**The task:**
Each entry must be restated word for word.

**** Excerpted data

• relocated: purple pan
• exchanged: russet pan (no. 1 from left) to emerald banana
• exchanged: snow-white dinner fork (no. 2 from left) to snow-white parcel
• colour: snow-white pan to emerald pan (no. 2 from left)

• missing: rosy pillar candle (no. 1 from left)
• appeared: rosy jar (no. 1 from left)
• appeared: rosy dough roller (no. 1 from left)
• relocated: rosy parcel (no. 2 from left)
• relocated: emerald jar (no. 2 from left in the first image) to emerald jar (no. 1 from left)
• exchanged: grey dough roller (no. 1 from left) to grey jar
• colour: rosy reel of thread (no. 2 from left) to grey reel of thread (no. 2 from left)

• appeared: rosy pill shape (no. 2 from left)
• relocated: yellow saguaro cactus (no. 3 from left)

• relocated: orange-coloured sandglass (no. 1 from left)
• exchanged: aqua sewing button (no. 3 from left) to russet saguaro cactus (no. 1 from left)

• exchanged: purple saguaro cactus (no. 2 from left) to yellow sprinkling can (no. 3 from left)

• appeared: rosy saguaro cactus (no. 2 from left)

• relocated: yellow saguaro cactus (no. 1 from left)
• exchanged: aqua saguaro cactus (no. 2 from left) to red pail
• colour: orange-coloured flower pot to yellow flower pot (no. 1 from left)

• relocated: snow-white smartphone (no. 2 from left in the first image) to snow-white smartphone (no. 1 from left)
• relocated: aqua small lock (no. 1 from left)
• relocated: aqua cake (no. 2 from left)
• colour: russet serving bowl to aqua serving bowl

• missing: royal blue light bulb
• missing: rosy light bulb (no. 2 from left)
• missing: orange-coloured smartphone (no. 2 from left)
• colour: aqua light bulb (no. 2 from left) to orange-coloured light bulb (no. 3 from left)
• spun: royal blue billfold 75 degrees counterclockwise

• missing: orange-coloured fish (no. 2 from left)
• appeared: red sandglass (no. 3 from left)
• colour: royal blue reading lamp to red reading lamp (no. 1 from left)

********

**Response box:**
• relocated: purple pan
• exchanged: russet pan (no. 1 from left) to emerald banana
• exchanged: snow-white dinner fork (no. 2 from left) to snow-white parcel
• colour: snow-white pan to emerald pan (no. 2 from left)

• missing: rosy pillar candle (no. 1 from left)
• appeared: rosy jar (no. 1 from left)
• appeared: rosy dough roller (no. 1 from left)
• relocated: rosy parcel (no. 2 from left)
• relocated: emerald jar (no. 2 from left in the first image) to emerald jar (no. 1 from left)
• exchanged: grey dough roller (no. 1 from left) to grey jar
• colour: rosy reel of thread (no. 2 from left) to grey reel of thread (no. 2 from left)

• appeared: rosy pill shape (no. 2 from left)
• relocated: yellow saguaro cactus (no. 3 from left)

• relocated: orange-coloured sandglass (no. 1 from left)
• exchanged: aqua sewing button (no. 3 from left) to russet saguaro cactus (no. 1 from left)

• exchanged: purple saguaro cactus (no. 2 from left) to yellow sprinkling can (no. 3 from left)

• appeared: rosy saguaro cactus (no. 2 from left)

• relocated: yellow saguaro cactus (no. 1 from left)
• exchanged: aqua saguaro cactus (no. 2 from left) to red pail
• colour: orange-coloured flower pot to yellow flower pot (no. 1 from left)

• relocated: snow-white smartphone (no. 2 from left in the first image) to snow-white smartphone (no. 1 from left)
• relocated: aqua small lock (no. 1 from left)
• relocated: aqua cake (no. 2 from left)
• colour: russet serving bowl to aqua serving bowl

• missing: royal blue light bulb
• missing: rosy light bulb (no. 2 from left)
• missing: orange-coloured smartphone (no. 2 from left)
• colour: aqua light bulb (no. 2 from left) to orange-coloured light bulb (no. 3 from left)
• spun: royal blue billfold 75 degrees counterclockwise

• missing: orange-coloured fish (no. 2 from left)
• appeared: red sandglass (no. 3 from left)
• colour: royal blue reading lamp to red reading lamp (no. 1 from left)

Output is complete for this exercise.